Task statement: With the line containing "(343, 207) = (832, 296): white" as the start and the line containing "(369, 434) = (107, 148): none" as the end, transcribe that span of the entries below exactly, including both.
----------
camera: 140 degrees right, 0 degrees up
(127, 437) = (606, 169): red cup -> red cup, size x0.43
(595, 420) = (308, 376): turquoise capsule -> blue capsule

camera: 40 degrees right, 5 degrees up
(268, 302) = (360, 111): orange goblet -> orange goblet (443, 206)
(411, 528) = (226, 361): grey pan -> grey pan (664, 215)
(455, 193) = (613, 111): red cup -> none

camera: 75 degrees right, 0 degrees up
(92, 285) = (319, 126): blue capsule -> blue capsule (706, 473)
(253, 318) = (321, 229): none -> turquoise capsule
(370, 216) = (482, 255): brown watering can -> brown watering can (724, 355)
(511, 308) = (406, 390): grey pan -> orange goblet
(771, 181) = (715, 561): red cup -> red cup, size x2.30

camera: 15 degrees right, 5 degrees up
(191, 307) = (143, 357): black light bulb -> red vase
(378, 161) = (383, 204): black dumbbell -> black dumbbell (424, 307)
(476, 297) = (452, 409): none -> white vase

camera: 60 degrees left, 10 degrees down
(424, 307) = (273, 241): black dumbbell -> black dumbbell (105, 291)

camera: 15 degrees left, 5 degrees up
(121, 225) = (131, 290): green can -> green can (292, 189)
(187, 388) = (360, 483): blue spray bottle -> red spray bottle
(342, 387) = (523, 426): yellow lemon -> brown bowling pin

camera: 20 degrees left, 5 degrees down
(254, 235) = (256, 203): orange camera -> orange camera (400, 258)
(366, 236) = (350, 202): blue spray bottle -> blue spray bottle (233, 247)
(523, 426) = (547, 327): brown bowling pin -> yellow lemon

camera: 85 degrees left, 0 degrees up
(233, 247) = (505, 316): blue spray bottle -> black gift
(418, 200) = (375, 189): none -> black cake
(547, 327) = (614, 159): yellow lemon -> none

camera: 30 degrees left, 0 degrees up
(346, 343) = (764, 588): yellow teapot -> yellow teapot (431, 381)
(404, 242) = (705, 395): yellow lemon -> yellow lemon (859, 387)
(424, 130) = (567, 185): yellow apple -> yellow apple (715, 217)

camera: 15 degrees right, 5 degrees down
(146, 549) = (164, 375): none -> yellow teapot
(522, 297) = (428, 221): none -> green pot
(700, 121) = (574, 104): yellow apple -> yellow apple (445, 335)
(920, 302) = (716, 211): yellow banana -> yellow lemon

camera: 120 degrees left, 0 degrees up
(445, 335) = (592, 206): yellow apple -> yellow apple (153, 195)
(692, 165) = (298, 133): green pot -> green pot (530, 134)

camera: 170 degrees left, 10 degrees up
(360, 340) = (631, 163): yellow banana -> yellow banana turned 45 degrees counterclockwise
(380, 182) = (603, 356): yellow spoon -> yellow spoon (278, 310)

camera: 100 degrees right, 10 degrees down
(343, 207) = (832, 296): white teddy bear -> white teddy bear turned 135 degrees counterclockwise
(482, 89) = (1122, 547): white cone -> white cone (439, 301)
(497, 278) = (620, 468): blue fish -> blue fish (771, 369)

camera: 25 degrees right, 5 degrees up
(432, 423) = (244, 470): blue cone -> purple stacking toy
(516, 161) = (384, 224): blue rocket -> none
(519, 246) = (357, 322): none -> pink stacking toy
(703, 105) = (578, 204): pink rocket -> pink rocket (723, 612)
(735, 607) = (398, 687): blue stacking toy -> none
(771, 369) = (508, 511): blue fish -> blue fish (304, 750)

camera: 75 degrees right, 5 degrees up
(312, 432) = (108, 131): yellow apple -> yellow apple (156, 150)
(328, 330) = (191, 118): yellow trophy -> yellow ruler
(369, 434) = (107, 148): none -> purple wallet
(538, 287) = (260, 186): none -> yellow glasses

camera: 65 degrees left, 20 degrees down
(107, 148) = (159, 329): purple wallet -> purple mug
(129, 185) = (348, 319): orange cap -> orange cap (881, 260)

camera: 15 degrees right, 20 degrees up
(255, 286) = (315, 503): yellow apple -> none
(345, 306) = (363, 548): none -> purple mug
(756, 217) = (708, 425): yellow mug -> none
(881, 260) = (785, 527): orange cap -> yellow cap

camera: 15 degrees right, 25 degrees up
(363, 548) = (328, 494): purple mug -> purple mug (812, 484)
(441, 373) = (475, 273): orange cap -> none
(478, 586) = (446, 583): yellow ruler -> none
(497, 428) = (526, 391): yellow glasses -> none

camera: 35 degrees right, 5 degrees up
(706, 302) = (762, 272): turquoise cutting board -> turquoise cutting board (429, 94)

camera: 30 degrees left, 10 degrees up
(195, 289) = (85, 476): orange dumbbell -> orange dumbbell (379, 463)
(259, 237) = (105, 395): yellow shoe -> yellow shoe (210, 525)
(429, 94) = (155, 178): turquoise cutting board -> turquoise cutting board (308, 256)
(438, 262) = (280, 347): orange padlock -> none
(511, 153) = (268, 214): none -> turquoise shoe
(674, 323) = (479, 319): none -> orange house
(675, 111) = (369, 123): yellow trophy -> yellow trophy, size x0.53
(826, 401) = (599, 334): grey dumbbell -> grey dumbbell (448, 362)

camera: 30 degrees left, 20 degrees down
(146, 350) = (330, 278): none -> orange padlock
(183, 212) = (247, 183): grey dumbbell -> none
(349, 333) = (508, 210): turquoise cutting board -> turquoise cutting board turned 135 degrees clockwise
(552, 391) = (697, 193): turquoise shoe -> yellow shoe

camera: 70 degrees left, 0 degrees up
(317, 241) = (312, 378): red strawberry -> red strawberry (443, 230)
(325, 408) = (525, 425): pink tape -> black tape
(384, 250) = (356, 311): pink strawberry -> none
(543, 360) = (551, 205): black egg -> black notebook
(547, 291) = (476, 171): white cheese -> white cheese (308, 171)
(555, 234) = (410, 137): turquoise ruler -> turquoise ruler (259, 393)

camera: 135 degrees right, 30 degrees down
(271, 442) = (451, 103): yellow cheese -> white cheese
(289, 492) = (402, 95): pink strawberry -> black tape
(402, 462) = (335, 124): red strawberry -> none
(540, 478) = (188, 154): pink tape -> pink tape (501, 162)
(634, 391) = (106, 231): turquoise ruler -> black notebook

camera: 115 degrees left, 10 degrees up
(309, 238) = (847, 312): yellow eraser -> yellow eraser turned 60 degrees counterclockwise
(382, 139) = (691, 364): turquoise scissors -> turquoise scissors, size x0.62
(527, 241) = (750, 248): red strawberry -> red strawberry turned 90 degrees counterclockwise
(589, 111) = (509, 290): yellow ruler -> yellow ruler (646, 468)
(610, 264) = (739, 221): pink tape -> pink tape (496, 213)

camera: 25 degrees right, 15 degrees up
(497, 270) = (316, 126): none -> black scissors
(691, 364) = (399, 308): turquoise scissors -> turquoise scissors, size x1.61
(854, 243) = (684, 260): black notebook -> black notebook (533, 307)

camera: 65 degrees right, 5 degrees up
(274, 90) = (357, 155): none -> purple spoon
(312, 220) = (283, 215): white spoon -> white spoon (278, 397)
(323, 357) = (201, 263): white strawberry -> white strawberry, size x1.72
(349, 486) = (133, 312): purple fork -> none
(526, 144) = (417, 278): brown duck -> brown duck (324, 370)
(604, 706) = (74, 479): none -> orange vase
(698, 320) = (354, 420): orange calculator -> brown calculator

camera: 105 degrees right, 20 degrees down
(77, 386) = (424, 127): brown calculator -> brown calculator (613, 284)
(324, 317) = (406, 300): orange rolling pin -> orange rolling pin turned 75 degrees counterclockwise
----------
Answer space:
(343, 207) = (832, 296): white teddy bear -> white teddy bear turned 135 degrees counterclockwise
(482, 89) = (1122, 547): white cone -> white cone (439, 301)
(497, 278) = (620, 468): blue fish -> blue fish (771, 369)

camera: 25 degrees right, 5 degrees up
(432, 423) = (244, 470): blue cone -> purple stacking toy
(516, 161) = (384, 224): blue rocket -> none
(519, 246) = (357, 322): none -> pink stacking toy
(703, 105) = (578, 204): pink rocket -> pink rocket (723, 612)
(735, 607) = (398, 687): blue stacking toy -> none
(771, 369) = (508, 511): blue fish -> blue fish (304, 750)

camera: 75 degrees right, 5 degrees up
(312, 432) = (108, 131): yellow apple -> yellow apple (156, 150)
(328, 330) = (191, 118): yellow trophy -> yellow ruler
(369, 434) = (107, 148): none -> purple wallet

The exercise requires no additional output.